Segment Start: Source material
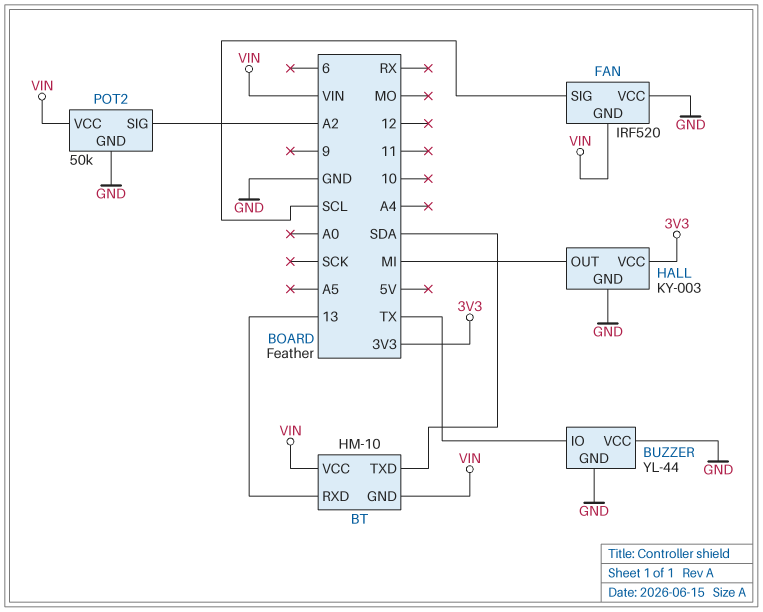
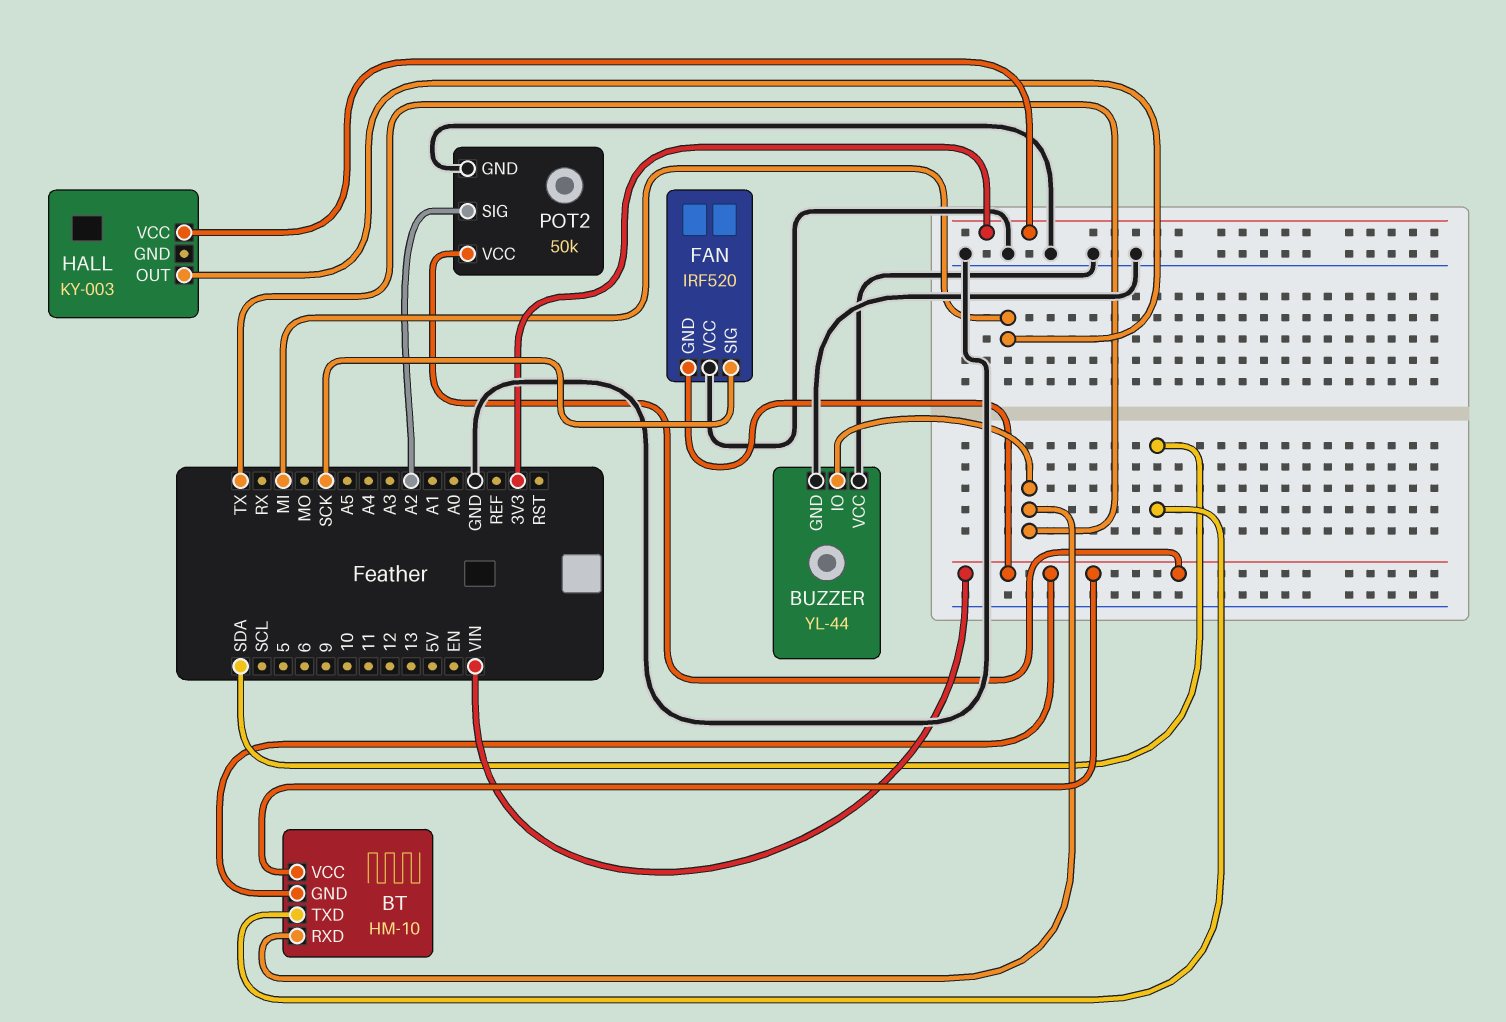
BT pin RXD: 13 -> TX
FAN pin SIG: SCL -> SCK
HALL pin GND: GND -> none

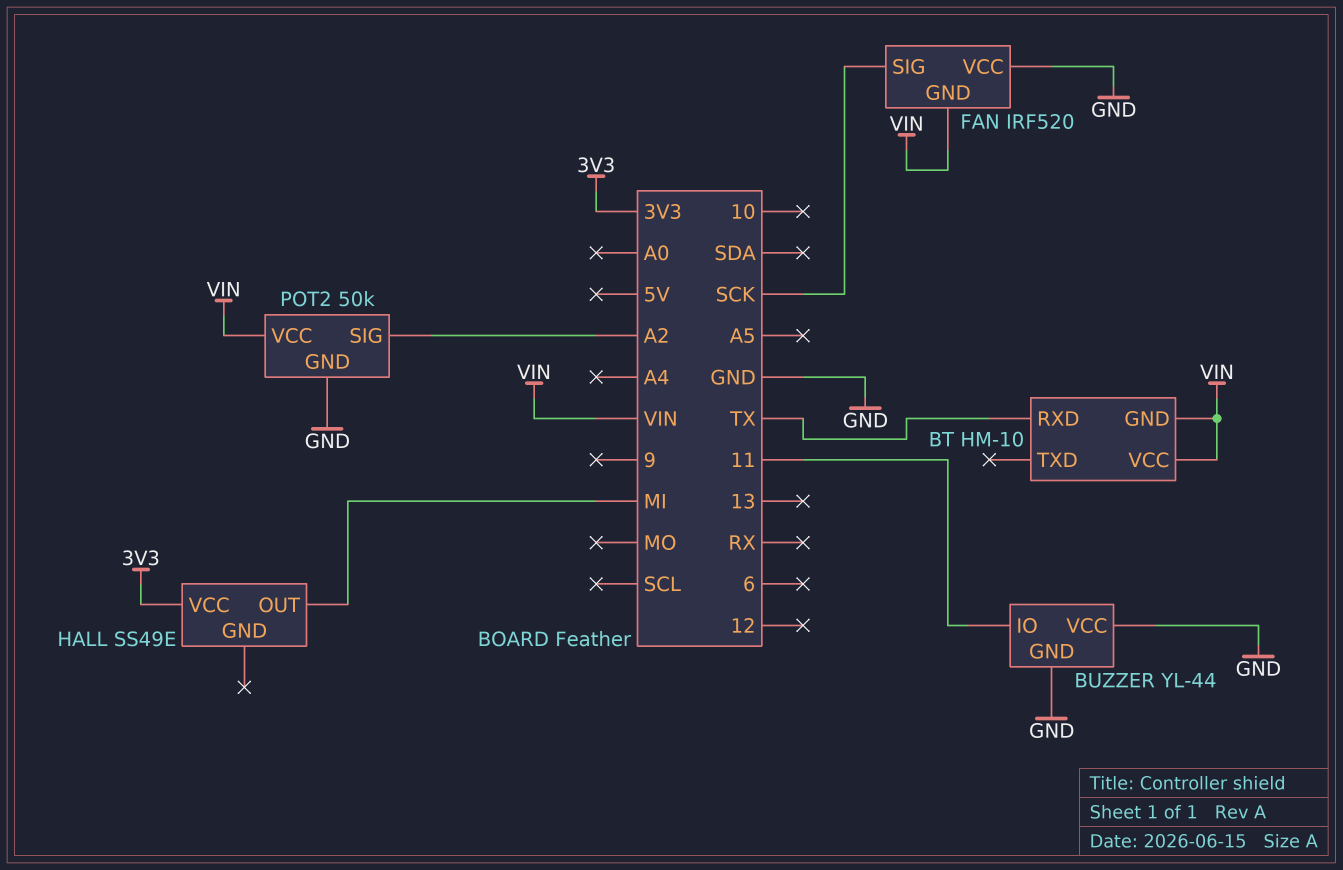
BT pin TXD: SDA -> none
BUZZER pin IO: TX -> 11
HALL: KY-003 -> SS49E

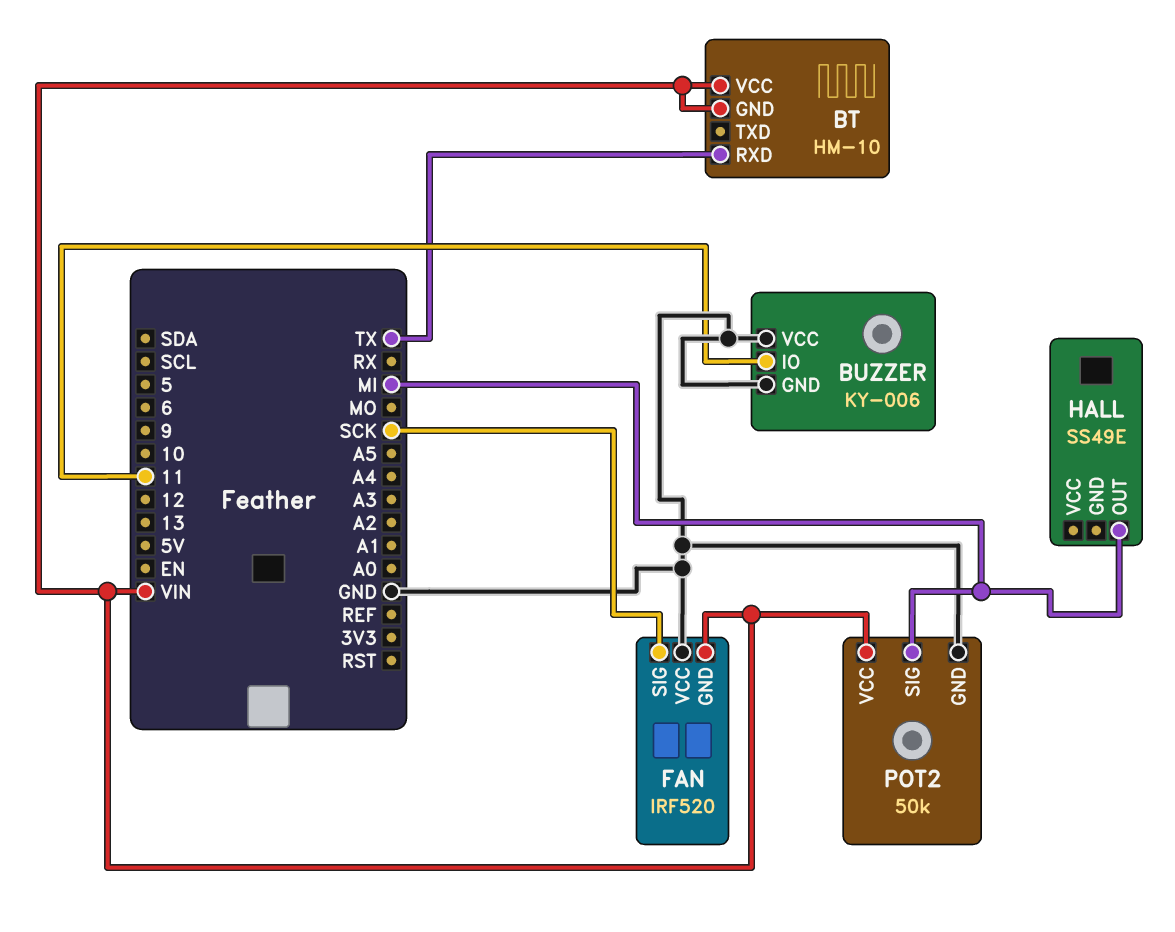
BUZZER: YL-44 -> KY-006
HALL pin VCC: 3V3 -> none
POT2 pin SIG: A2 -> MI

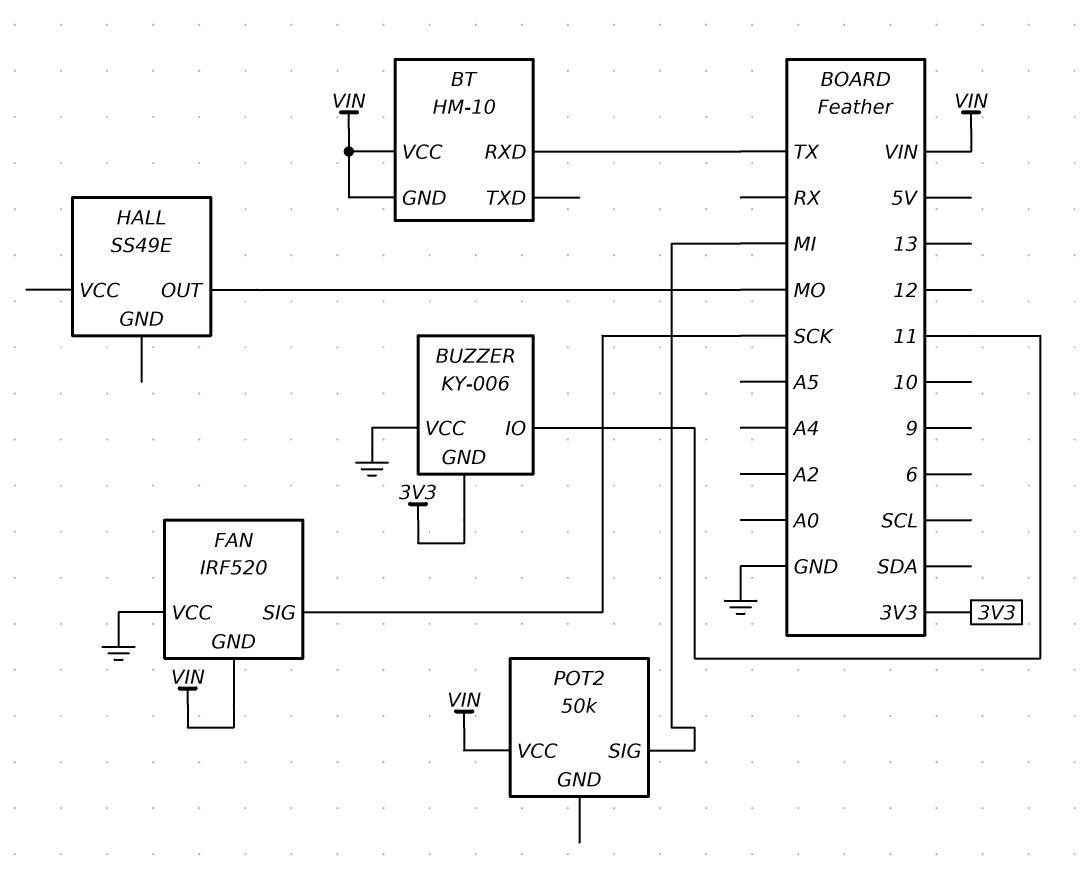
BUZZER pin GND: GND -> 3V3
HALL pin OUT: MI -> MO
POT2 pin GND: GND -> none

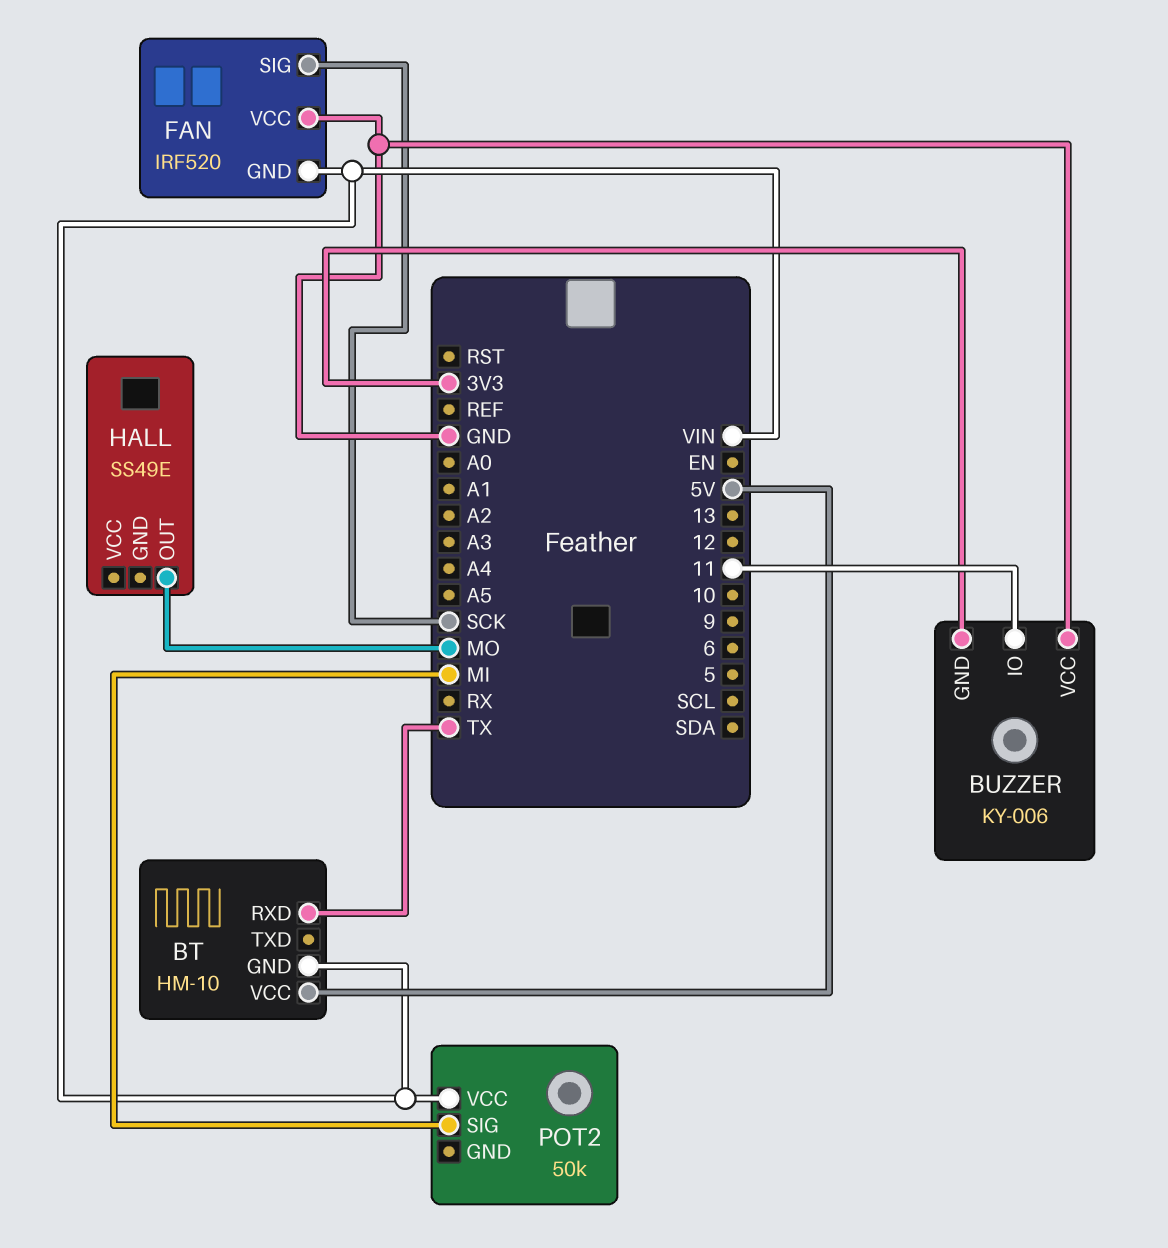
BT pin VCC: VIN -> 5V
Segment End: Source material
_Problem to solve_
All that's required is the material above repeated exactly, minus any picture.

_Result of this task_
BT pin RXD: 13 -> TX
FAN pin SIG: SCL -> SCK
HALL pin GND: GND -> none

BT pin TXD: SDA -> none
BUZZER pin IO: TX -> 11
HALL: KY-003 -> SS49E

BUZZER: YL-44 -> KY-006
HALL pin VCC: 3V3 -> none
POT2 pin SIG: A2 -> MI

BUZZER pin GND: GND -> 3V3
HALL pin OUT: MI -> MO
POT2 pin GND: GND -> none

BT pin VCC: VIN -> 5V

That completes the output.